**Activity:** Return all the entries below exactly, except for the images they hold.

**Exercise data:**
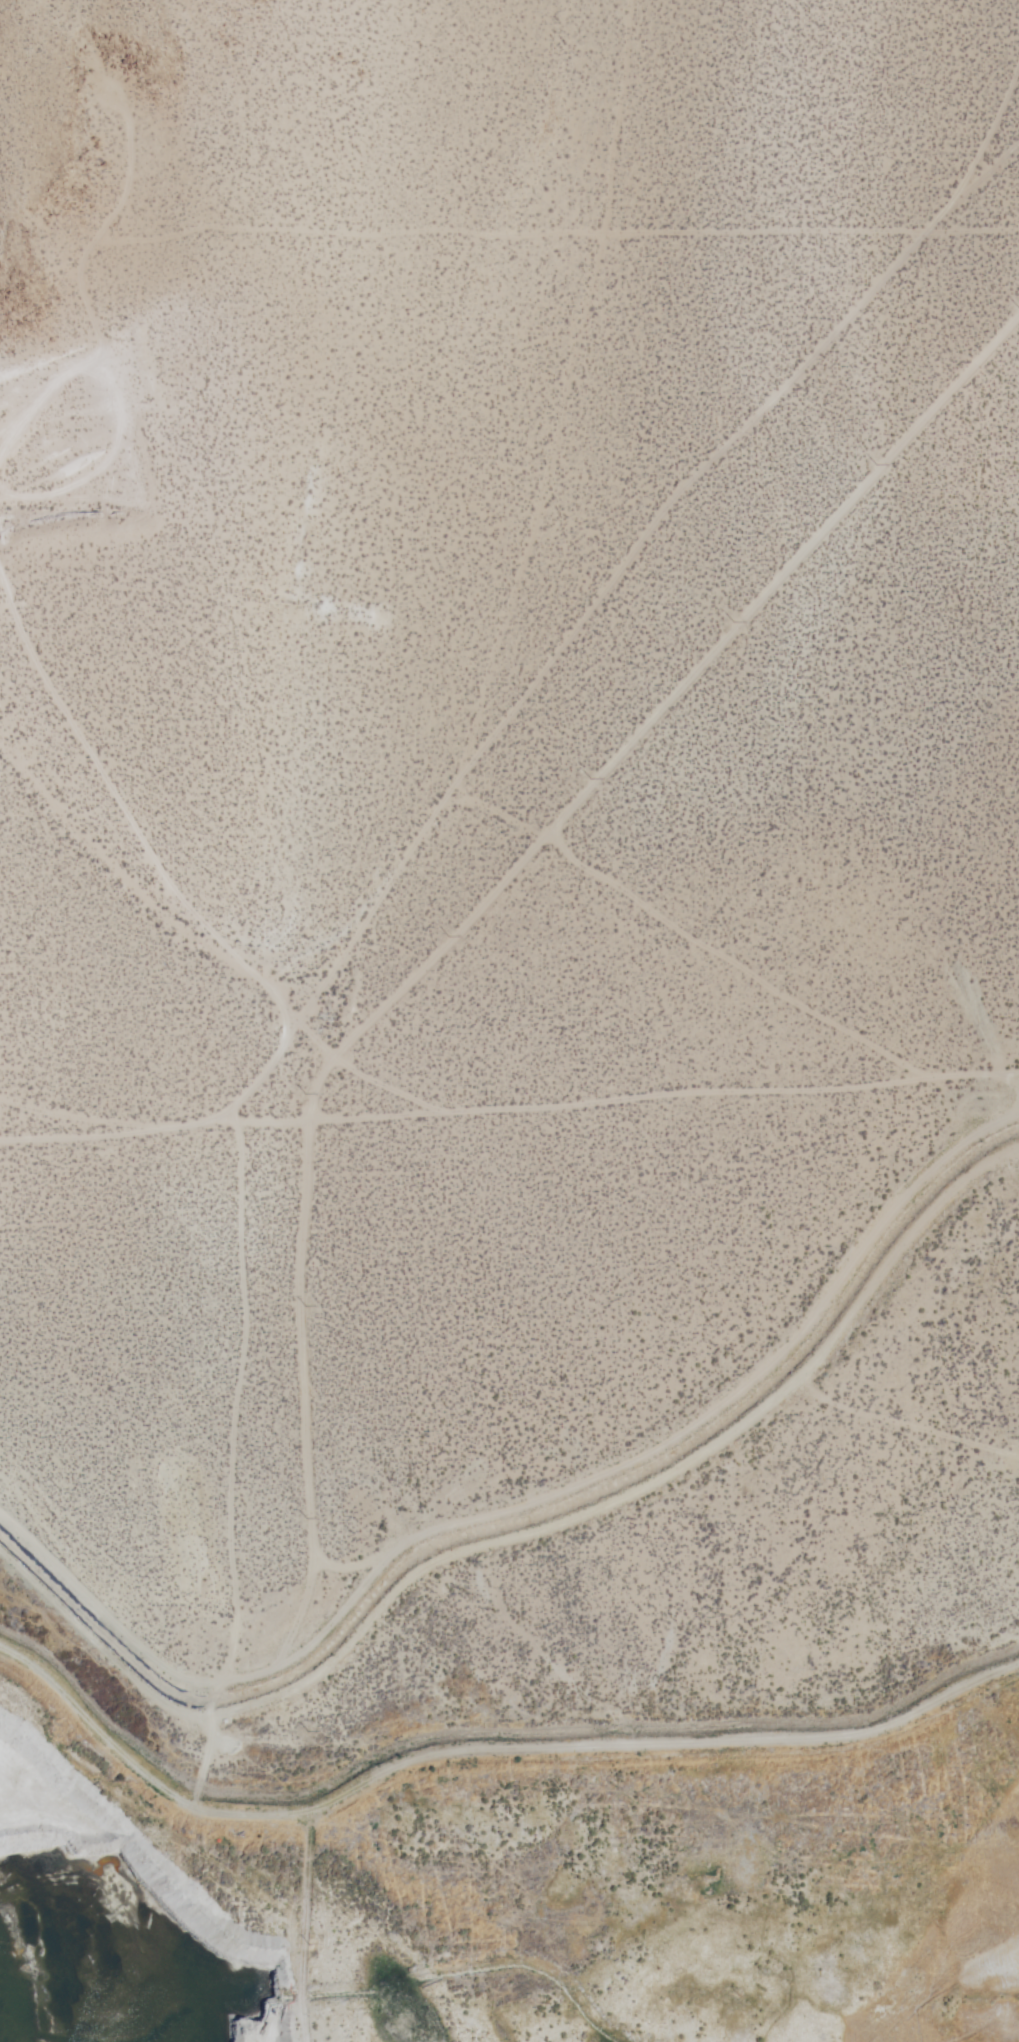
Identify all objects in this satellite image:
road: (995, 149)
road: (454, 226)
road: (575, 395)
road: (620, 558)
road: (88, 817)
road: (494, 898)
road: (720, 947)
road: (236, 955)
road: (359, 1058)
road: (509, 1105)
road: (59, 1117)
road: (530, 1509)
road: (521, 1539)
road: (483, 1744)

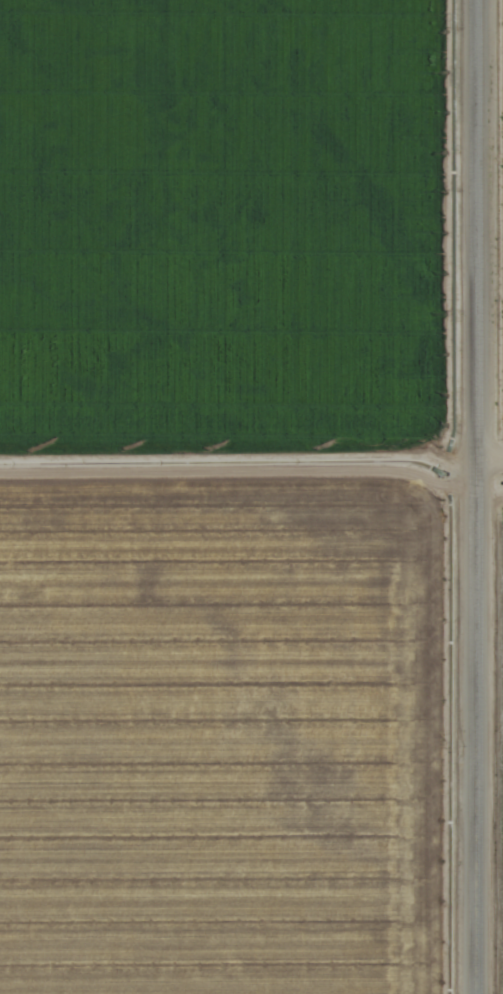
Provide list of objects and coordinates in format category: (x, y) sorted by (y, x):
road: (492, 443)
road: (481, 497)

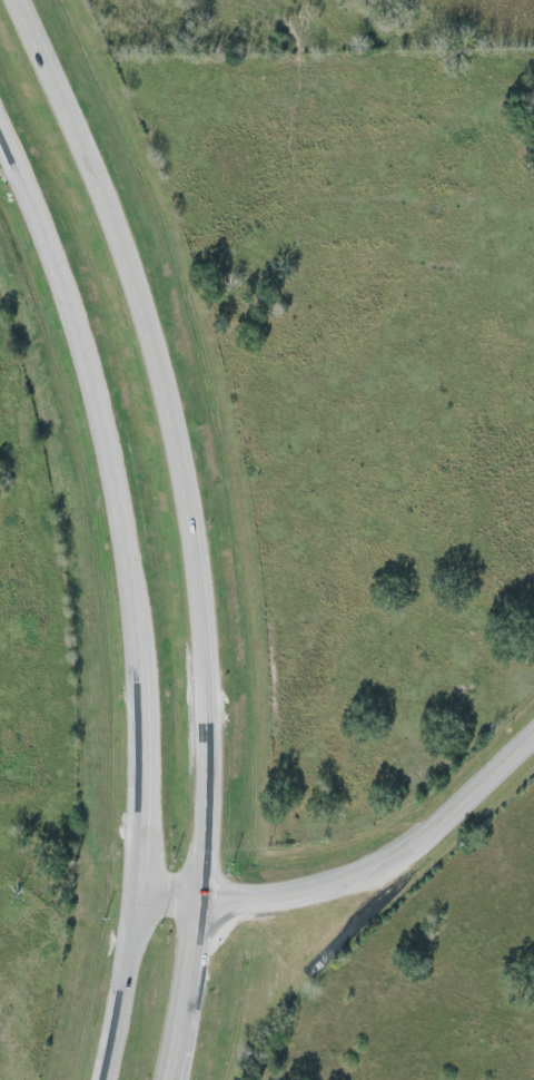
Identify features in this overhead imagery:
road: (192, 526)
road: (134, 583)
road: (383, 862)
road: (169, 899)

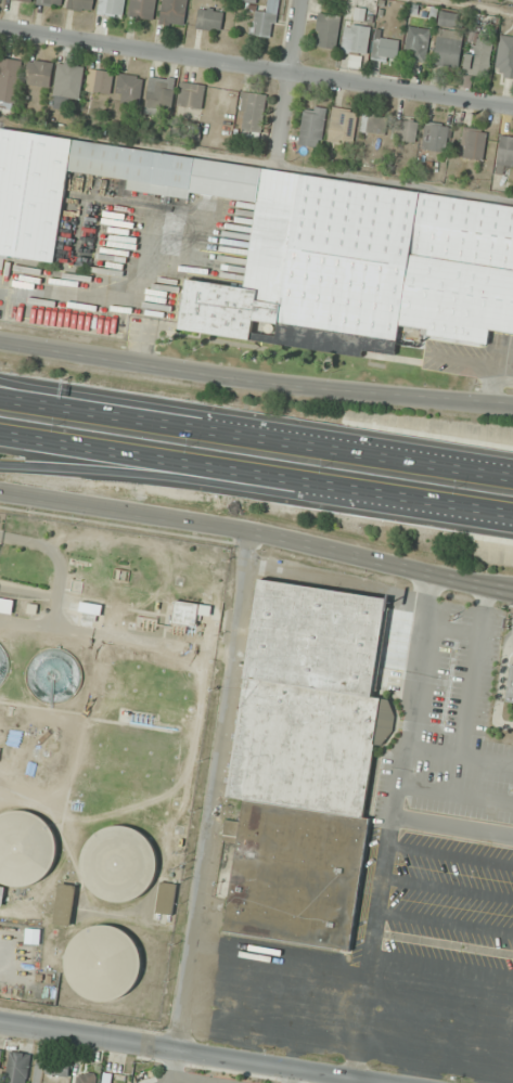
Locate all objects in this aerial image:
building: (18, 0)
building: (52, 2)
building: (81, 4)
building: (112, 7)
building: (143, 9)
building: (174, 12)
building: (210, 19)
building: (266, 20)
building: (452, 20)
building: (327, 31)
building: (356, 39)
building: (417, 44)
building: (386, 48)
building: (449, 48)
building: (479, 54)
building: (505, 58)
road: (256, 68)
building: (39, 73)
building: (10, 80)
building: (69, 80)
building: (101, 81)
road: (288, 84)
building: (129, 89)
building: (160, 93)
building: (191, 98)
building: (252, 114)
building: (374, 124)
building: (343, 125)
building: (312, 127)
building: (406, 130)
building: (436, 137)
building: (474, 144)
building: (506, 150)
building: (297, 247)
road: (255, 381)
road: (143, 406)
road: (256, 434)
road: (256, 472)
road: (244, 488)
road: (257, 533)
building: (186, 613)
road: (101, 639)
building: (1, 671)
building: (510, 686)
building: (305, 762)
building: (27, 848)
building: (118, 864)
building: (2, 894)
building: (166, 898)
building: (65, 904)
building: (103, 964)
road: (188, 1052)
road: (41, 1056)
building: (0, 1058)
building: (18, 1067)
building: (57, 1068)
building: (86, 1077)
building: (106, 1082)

**Completed task:**
Identify all objects in this satellite image:
road: (995, 149)
road: (454, 226)
road: (575, 395)
road: (620, 558)
road: (88, 817)
road: (494, 898)
road: (720, 947)
road: (236, 955)
road: (359, 1058)
road: (509, 1105)
road: (59, 1117)
road: (530, 1509)
road: (521, 1539)
road: (483, 1744)

Provide list of objects and coordinates in format category: (x, y) sorted by (y, x):
road: (492, 443)
road: (481, 497)

Identify features in this overhead imagery:
road: (192, 526)
road: (134, 583)
road: (383, 862)
road: (169, 899)

Locate all objects in this aerial image:
building: (18, 0)
building: (52, 2)
building: (81, 4)
building: (112, 7)
building: (143, 9)
building: (174, 12)
building: (210, 19)
building: (266, 20)
building: (452, 20)
building: (327, 31)
building: (356, 39)
building: (417, 44)
building: (386, 48)
building: (449, 48)
building: (479, 54)
building: (505, 58)
road: (256, 68)
building: (39, 73)
building: (10, 80)
building: (69, 80)
building: (101, 81)
road: (288, 84)
building: (129, 89)
building: (160, 93)
building: (191, 98)
building: (252, 114)
building: (374, 124)
building: (343, 125)
building: (312, 127)
building: (406, 130)
building: (436, 137)
building: (474, 144)
building: (506, 150)
building: (297, 247)
road: (255, 381)
road: (143, 406)
road: (256, 434)
road: (256, 472)
road: (244, 488)
road: (257, 533)
building: (186, 613)
road: (101, 639)
building: (1, 671)
building: (510, 686)
building: (305, 762)
building: (27, 848)
building: (118, 864)
building: (2, 894)
building: (166, 898)
building: (65, 904)
building: (103, 964)
road: (188, 1052)
road: (41, 1056)
building: (0, 1058)
building: (18, 1067)
building: (57, 1068)
building: (86, 1077)
building: (106, 1082)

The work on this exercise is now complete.